%%
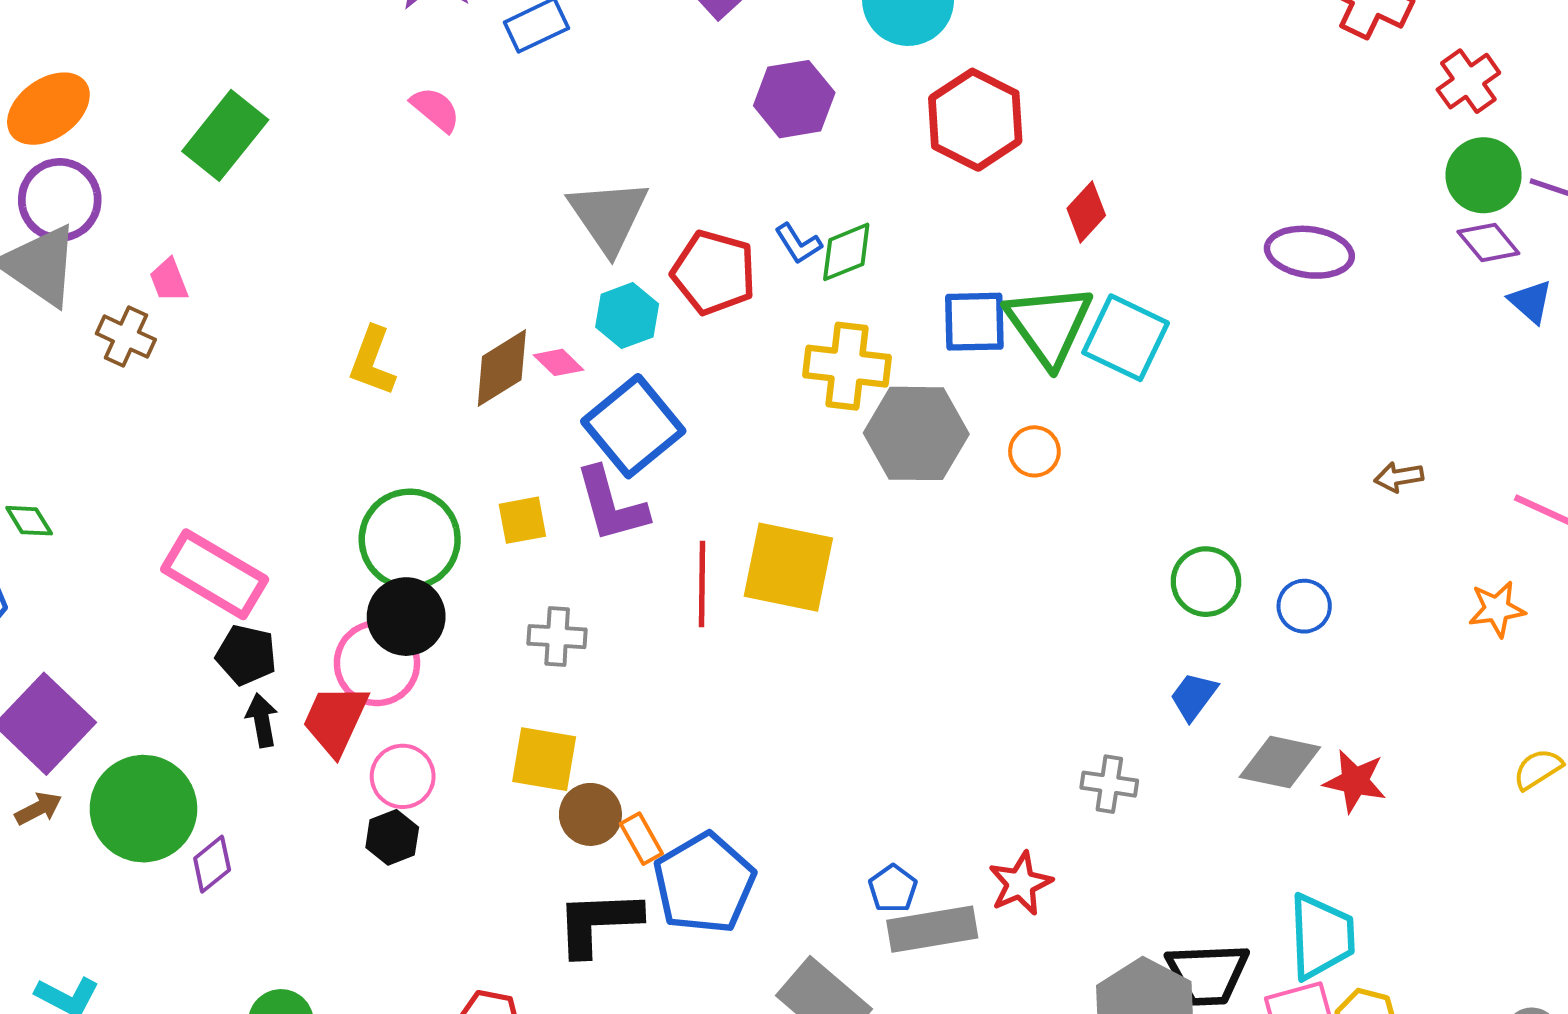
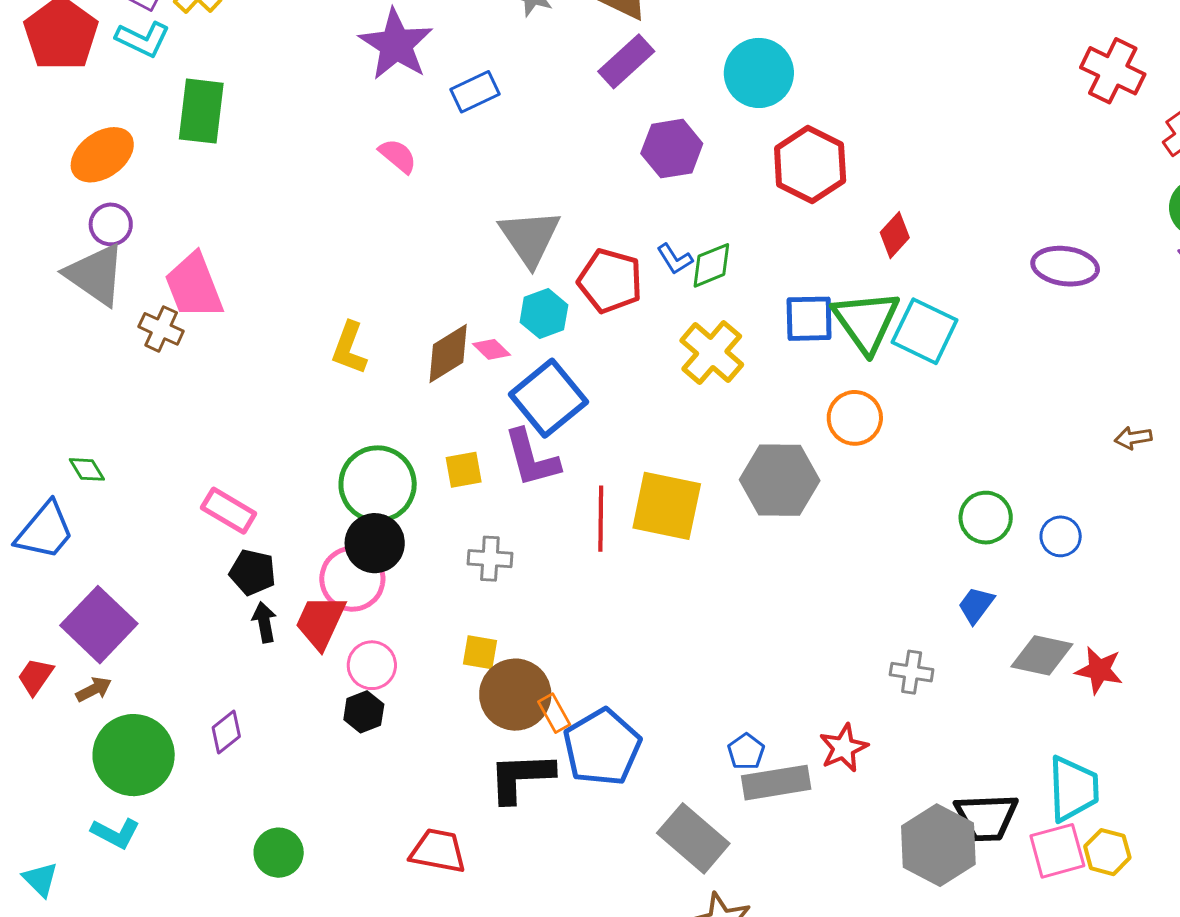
green rectangle: (225, 135) -> (201, 111), moved, turned -32
purple circle: (60, 200) -> (111, 224), size x0.7
pink trapezoid: (169, 280) -> (194, 286), size x2.0
yellow cross: (847, 366) -> (712, 353), turned 34
gray hexagon: (916, 433) -> (780, 480), moved
orange circle: (1034, 451) -> (855, 418), size x1.4
pink rectangle: (215, 574) -> (229, 511), size x0.7
yellow square: (544, 759) -> (480, 652), size x0.7
green circle: (143, 809) -> (134, 755), moved
brown circle: (590, 814) -> (515, 695), size x1.5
%%
» **Activity**
Return all records verbatim and drop the pictures.

» **Written response**
green rectangle: (225, 135) -> (201, 111), moved, turned -32
purple circle: (60, 200) -> (111, 224), size x0.7
pink trapezoid: (169, 280) -> (194, 286), size x2.0
yellow cross: (847, 366) -> (712, 353), turned 34
gray hexagon: (916, 433) -> (780, 480), moved
orange circle: (1034, 451) -> (855, 418), size x1.4
pink rectangle: (215, 574) -> (229, 511), size x0.7
yellow square: (544, 759) -> (480, 652), size x0.7
green circle: (143, 809) -> (134, 755), moved
brown circle: (590, 814) -> (515, 695), size x1.5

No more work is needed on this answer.